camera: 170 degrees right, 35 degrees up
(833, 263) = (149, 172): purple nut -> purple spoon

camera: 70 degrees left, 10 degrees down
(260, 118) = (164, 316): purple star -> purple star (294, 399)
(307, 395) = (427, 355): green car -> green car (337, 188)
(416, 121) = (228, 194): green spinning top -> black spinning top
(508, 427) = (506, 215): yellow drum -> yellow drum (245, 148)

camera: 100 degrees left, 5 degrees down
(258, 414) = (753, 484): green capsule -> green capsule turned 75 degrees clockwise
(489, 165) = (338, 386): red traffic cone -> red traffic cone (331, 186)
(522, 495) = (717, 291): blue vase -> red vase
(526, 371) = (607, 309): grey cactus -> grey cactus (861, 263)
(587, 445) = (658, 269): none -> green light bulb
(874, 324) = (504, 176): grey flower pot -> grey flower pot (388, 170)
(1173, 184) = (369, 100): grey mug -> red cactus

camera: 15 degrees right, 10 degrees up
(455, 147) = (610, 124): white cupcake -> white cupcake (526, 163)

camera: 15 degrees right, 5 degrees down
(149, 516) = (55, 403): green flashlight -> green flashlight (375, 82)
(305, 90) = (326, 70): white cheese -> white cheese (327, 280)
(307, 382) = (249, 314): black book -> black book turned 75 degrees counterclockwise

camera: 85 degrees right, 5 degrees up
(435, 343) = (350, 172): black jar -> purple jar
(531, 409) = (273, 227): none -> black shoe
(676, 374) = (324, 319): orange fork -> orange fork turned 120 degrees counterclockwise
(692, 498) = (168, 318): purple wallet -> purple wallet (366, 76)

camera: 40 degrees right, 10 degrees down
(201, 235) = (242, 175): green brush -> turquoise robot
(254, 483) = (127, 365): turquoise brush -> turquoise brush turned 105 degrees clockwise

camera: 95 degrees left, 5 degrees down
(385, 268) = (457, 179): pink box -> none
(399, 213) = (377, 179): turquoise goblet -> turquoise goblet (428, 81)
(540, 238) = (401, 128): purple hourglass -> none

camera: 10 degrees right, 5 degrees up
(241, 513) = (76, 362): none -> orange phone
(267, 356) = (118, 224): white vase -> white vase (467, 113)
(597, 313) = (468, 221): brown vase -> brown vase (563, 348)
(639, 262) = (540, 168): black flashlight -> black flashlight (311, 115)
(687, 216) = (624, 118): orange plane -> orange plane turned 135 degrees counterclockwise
------------------------------------------------------------
▶ **TO-DO ITEM**
Nothing beyond the line that contains "(307, 395) = (427, 355): green" belongs in the answer; reproduce the entries exactly from their first line through it.

▶ **TASK RESULT**
camera: 170 degrees right, 35 degrees up
(833, 263) = (149, 172): purple nut -> purple spoon

camera: 70 degrees left, 10 degrees down
(260, 118) = (164, 316): purple star -> purple star (294, 399)
(307, 395) = (427, 355): green car -> green car (337, 188)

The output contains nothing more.